#### [Required action]
Although pictures appear in the records, the copy must leave them out and match everything else exactly.

#### [Source records]
————————

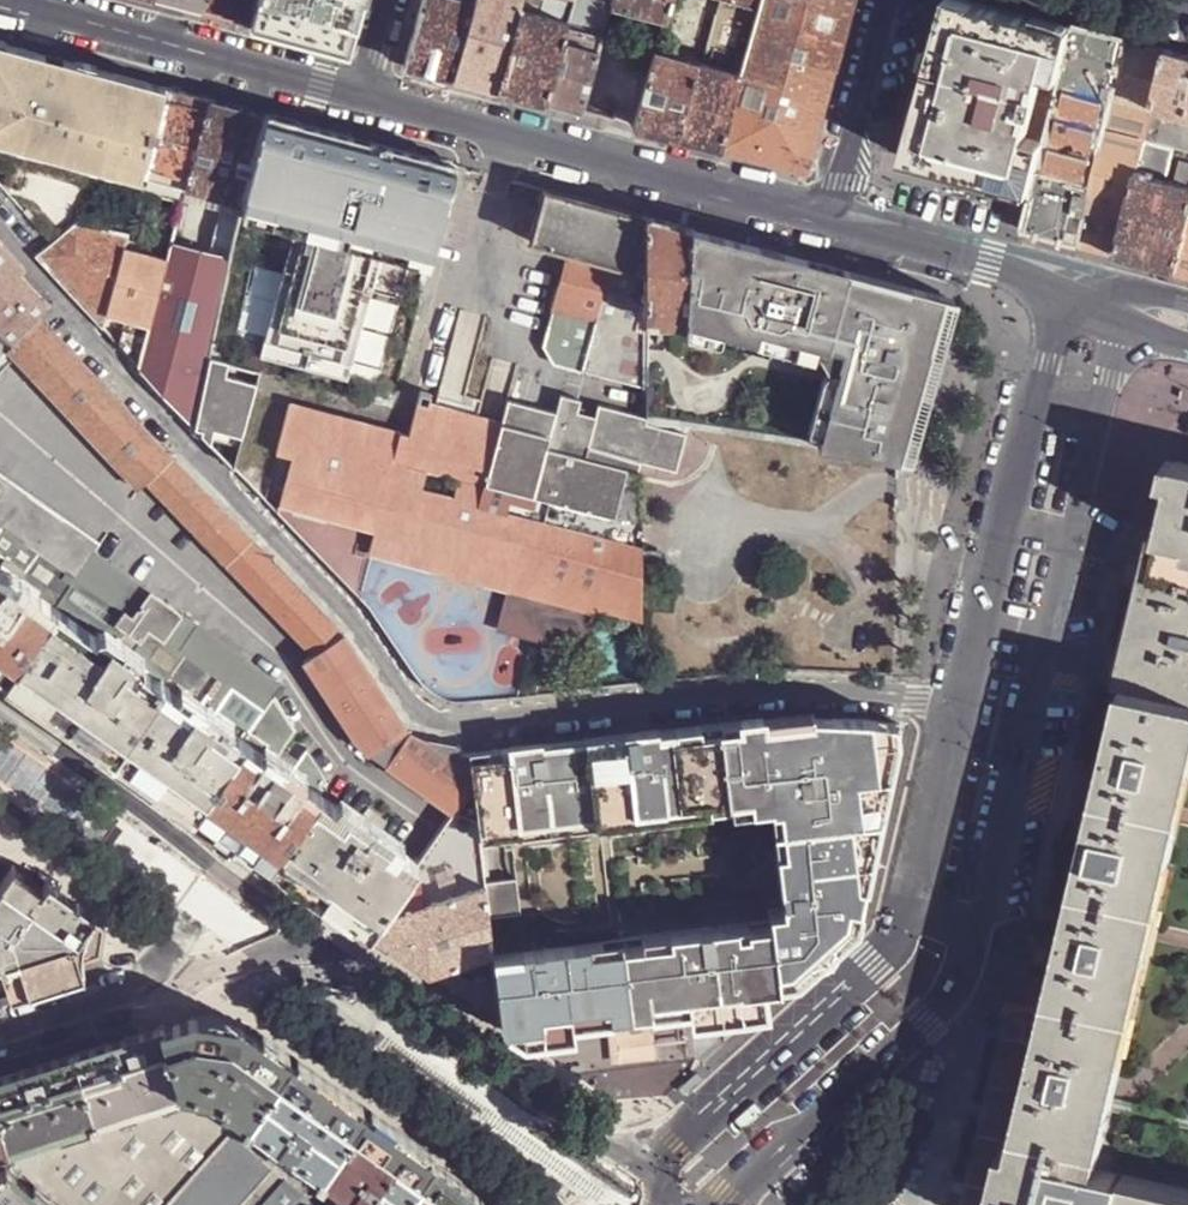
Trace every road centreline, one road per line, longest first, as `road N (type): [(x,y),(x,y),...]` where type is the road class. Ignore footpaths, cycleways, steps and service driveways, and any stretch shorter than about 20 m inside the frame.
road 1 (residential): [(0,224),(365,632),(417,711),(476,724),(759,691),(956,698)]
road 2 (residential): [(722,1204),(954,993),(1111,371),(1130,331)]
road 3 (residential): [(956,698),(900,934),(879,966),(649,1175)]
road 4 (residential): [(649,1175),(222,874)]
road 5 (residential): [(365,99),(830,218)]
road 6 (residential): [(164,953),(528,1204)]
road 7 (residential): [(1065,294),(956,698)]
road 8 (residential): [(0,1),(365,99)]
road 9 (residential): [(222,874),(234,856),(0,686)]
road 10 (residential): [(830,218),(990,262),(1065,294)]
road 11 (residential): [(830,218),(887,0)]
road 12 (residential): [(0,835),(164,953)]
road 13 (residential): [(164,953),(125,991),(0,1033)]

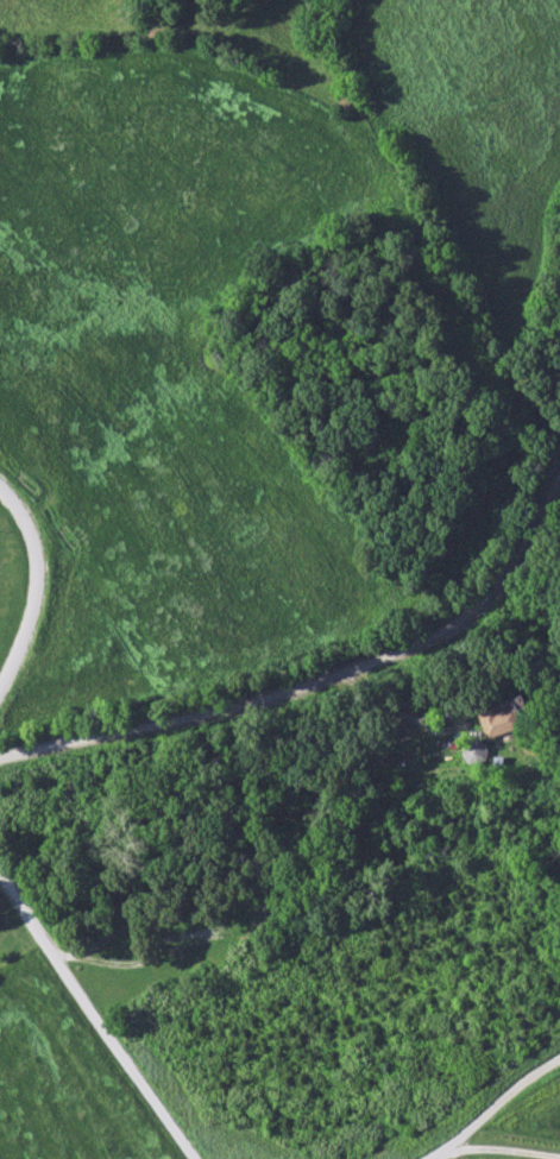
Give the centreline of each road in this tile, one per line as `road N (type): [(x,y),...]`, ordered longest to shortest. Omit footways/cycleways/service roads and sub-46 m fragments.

————————

#### [Task answer]
Trace every road centreline, one road per line, longest first, as `road N (type): [(x,y),(x,y),...]` where type is the road class. Ignore footpaths, cycleways, steps and service driveways, and any stretch shorter than about 20 m inside the frame.
road 1 (residential): [(0,224),(365,632),(417,711),(476,724),(759,691),(956,698)]
road 2 (residential): [(722,1204),(954,993),(1111,371),(1130,331)]
road 3 (residential): [(956,698),(900,934),(879,966),(649,1175)]
road 4 (residential): [(649,1175),(222,874)]
road 5 (residential): [(365,99),(830,218)]
road 6 (residential): [(164,953),(528,1204)]
road 7 (residential): [(1065,294),(956,698)]
road 8 (residential): [(0,1),(365,99)]
road 9 (residential): [(222,874),(234,856),(0,686)]
road 10 (residential): [(830,218),(990,262),(1065,294)]
road 11 (residential): [(830,218),(887,0)]
road 12 (residential): [(0,835),(164,953)]
road 13 (residential): [(164,953),(125,991),(0,1033)]

Give the centreline of each road in this tile, one per line as `road N (type): [(x,y),...]`, ordered longest to shortest. Omit footways/cycleways/service roads and sub-46 m fragments.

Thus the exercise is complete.